# TASK STATEMENT
Copy every line from the data below in which the string "PIXELS" can be found.

# RECORDS FOR THE EXERCISE
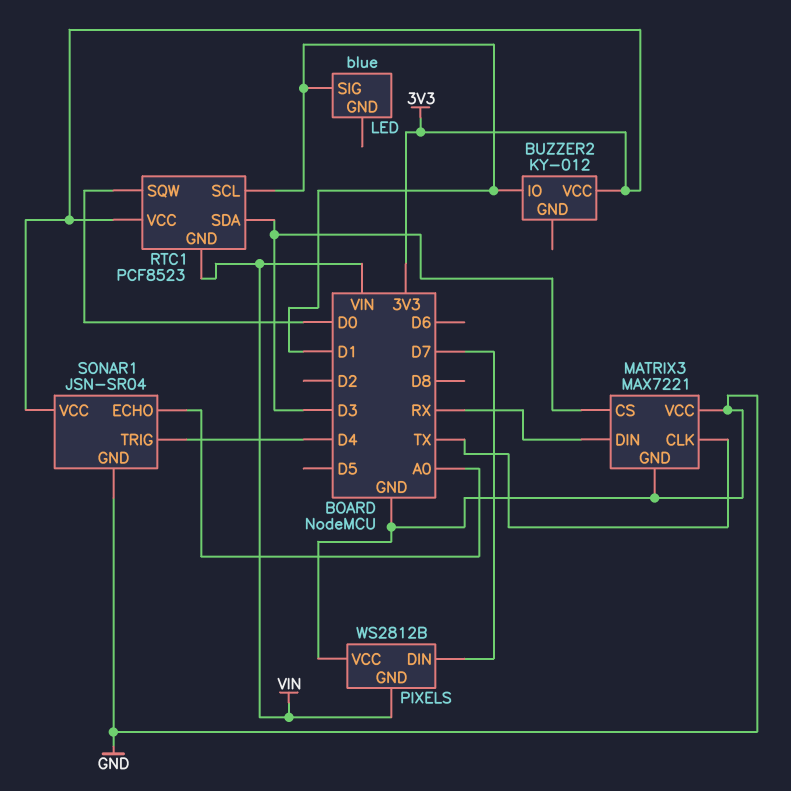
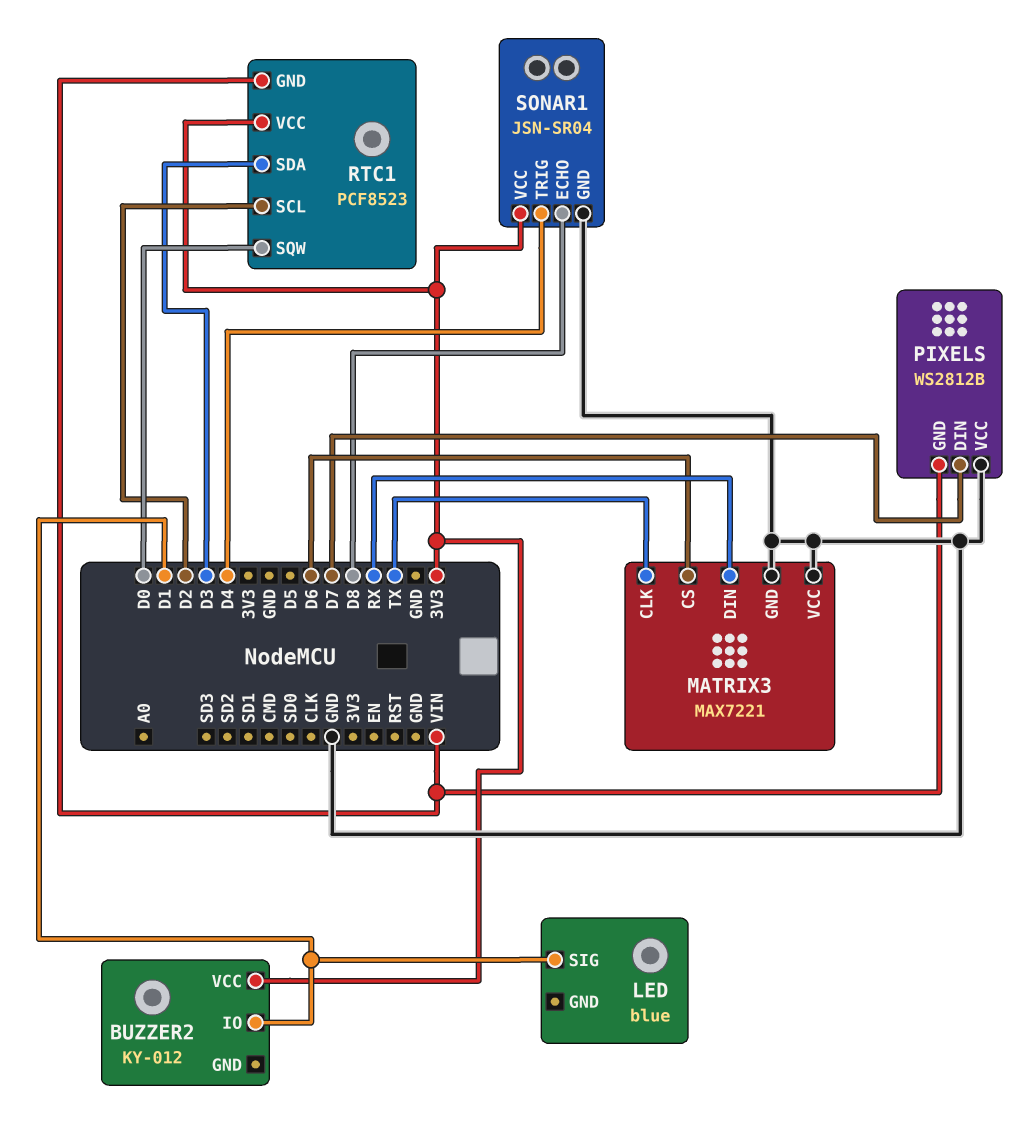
MATRIX3 pin CS: D3 -> D6
RTC1 pin SCL: D1 -> D2
SONAR1 pin ECHO: A0 -> D8

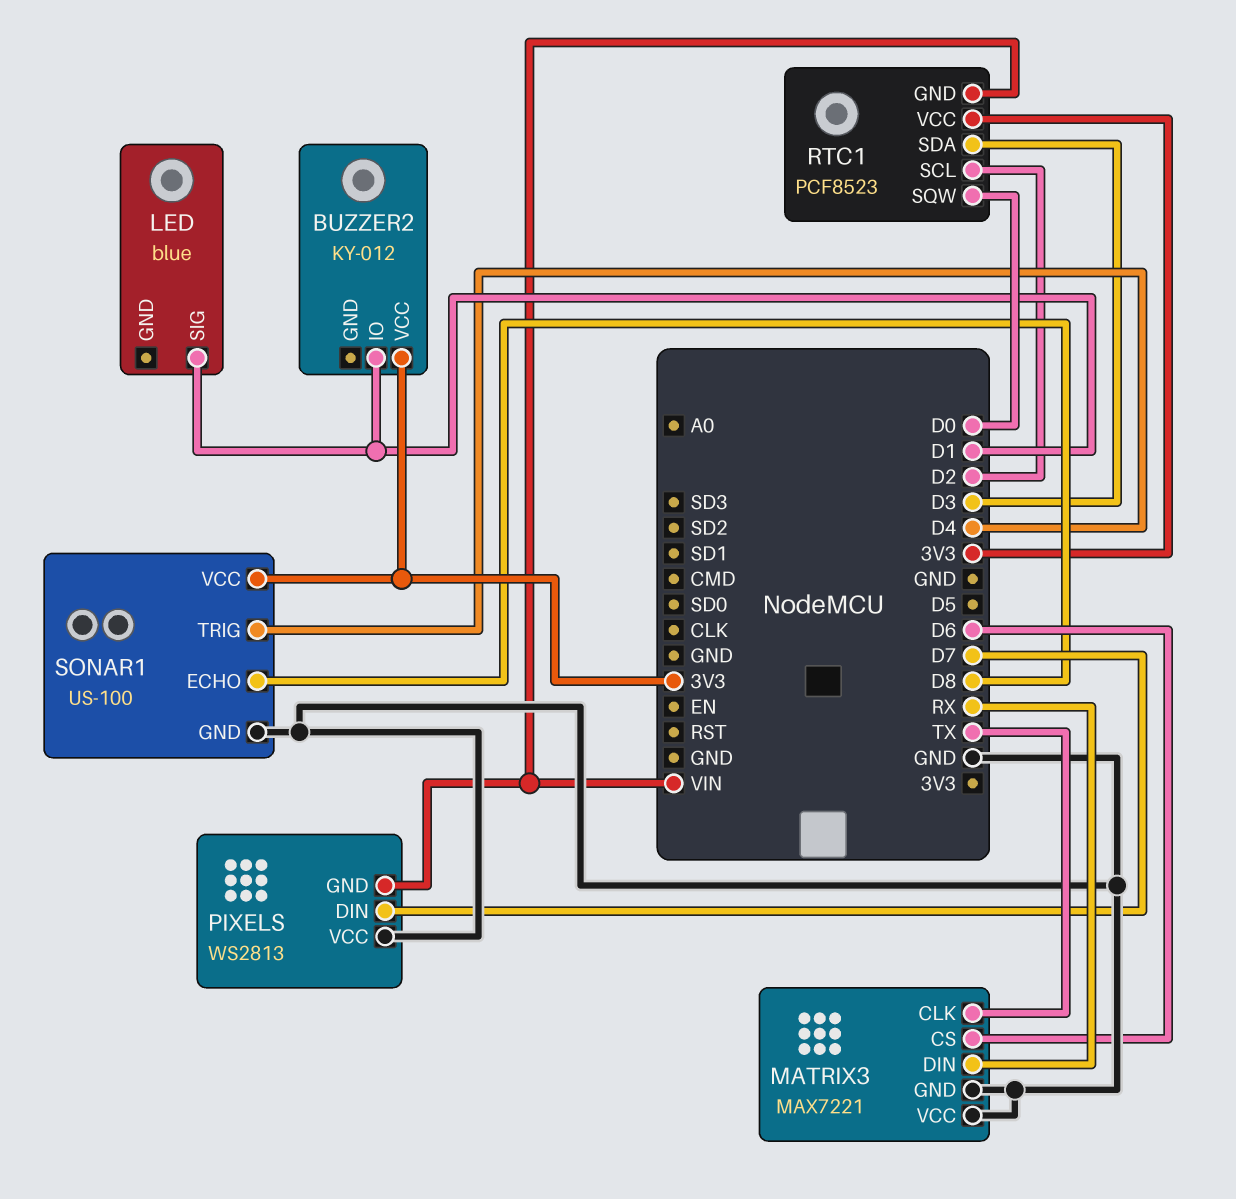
PIXELS: WS2812B -> WS2813
SONAR1: JSN-SR04 -> US-100

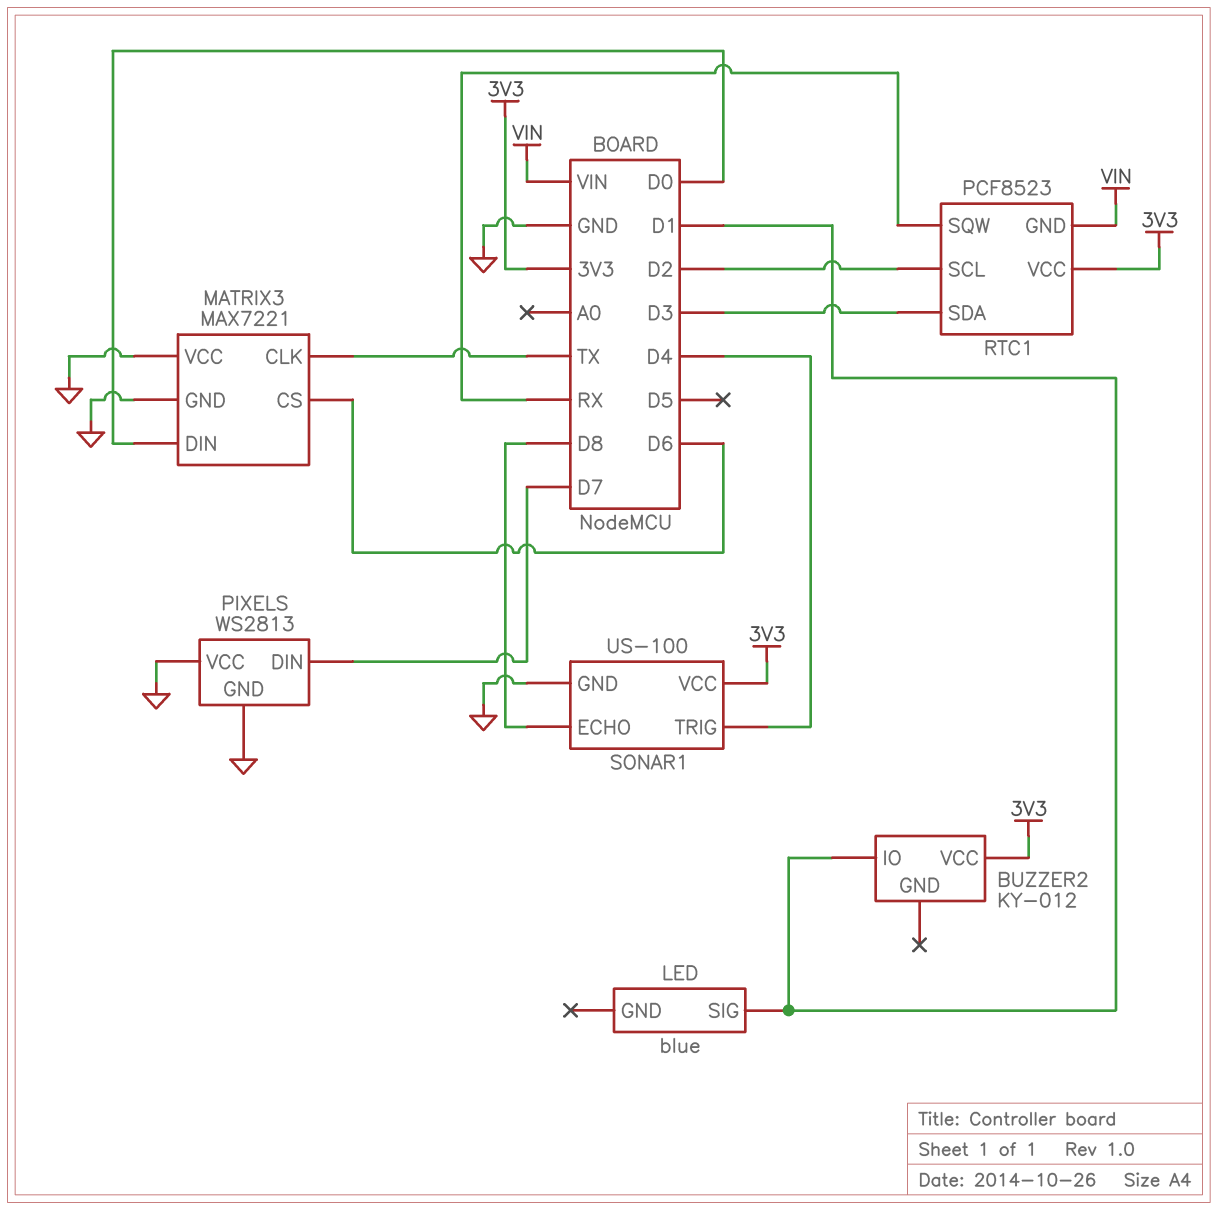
MATRIX3 pin DIN: RX -> D0
PIXELS pin GND: VIN -> GND
RTC1 pin SQW: D0 -> RX

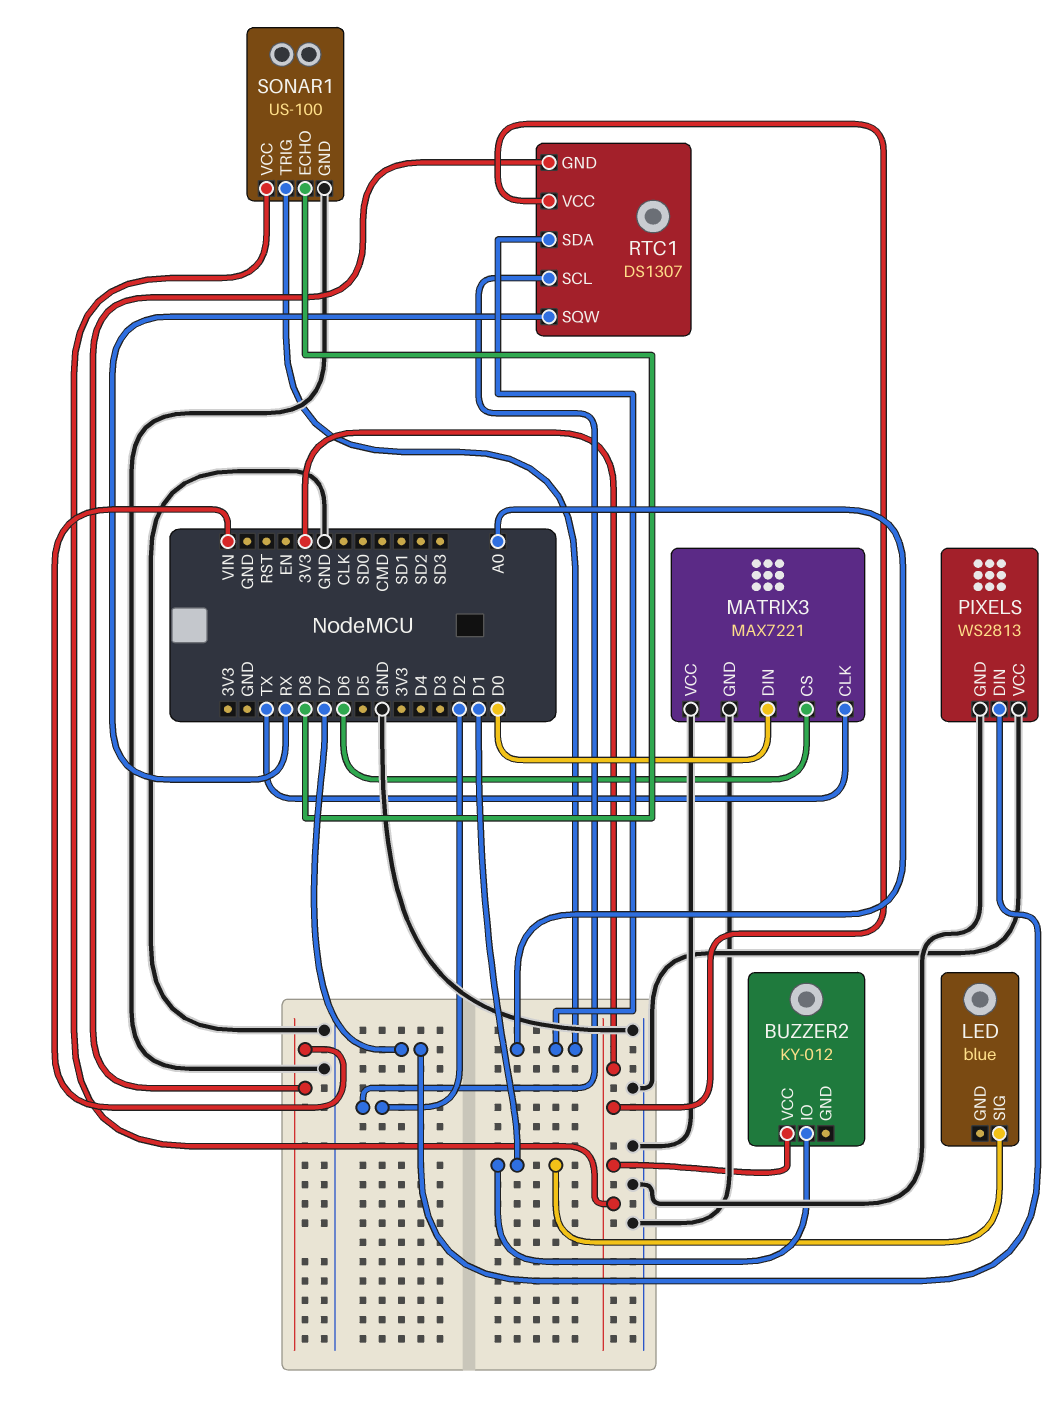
RTC1: PCF8523 -> DS1307
RTC1 pin SDA: D3 -> A0
SONAR1 pin TRIG: D4 -> A0

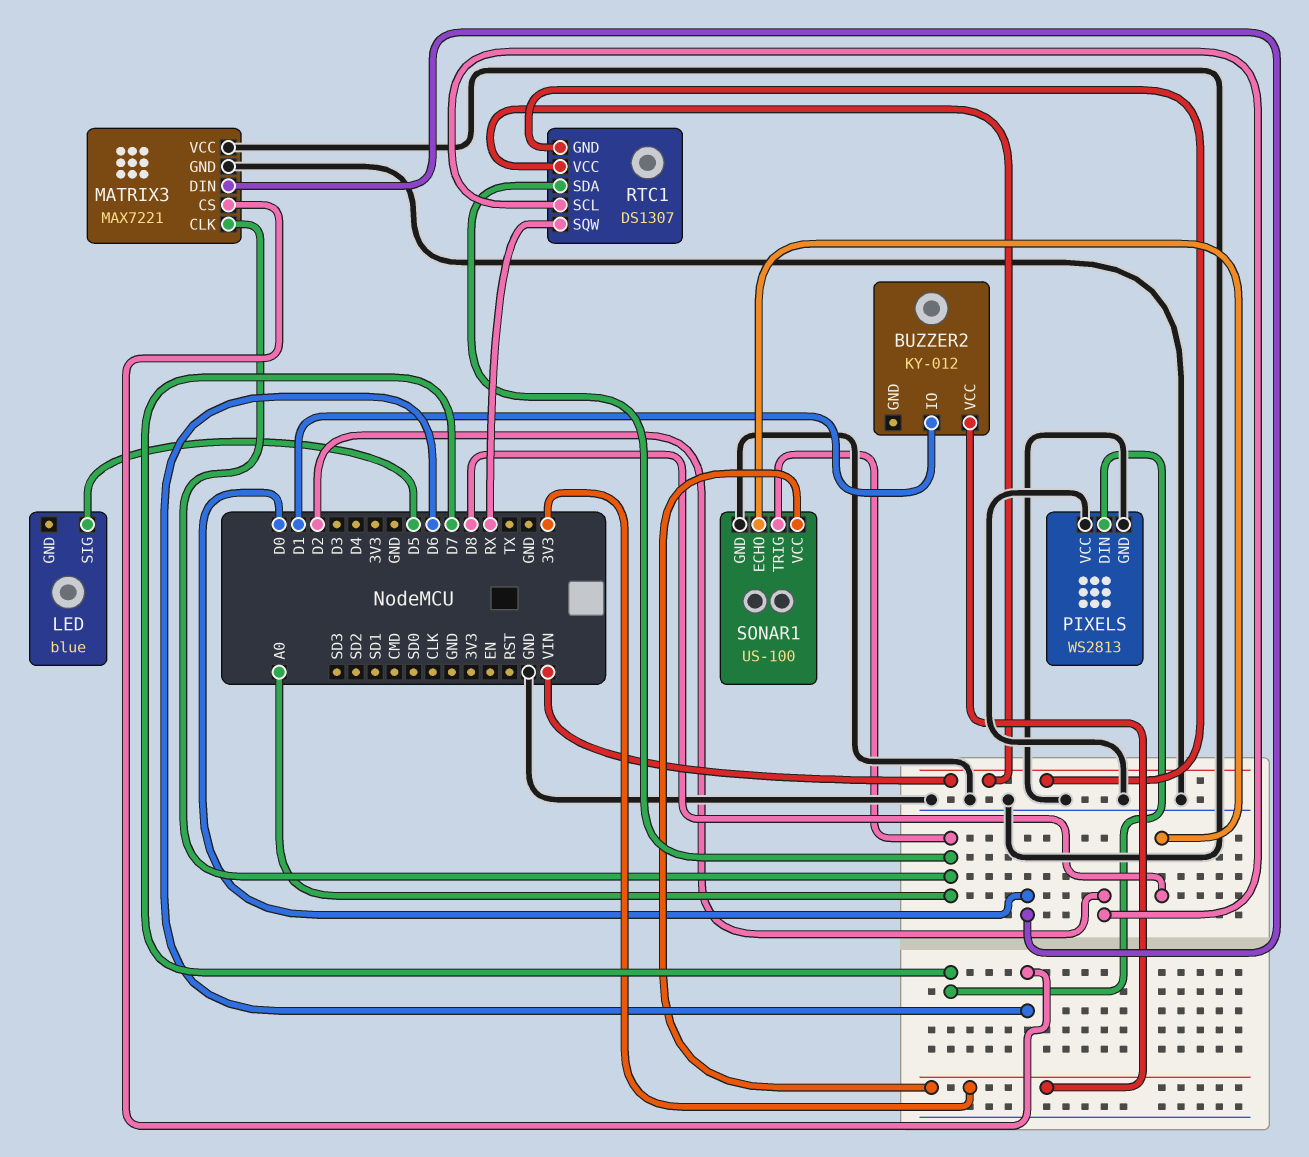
LED pin SIG: D1 -> D5
MATRIX3 pin CLK: TX -> A0
RTC1 pin VCC: 3V3 -> VIN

# RESULT FOR THIS TASK
PIXELS: WS2812B -> WS2813
PIXELS pin GND: VIN -> GND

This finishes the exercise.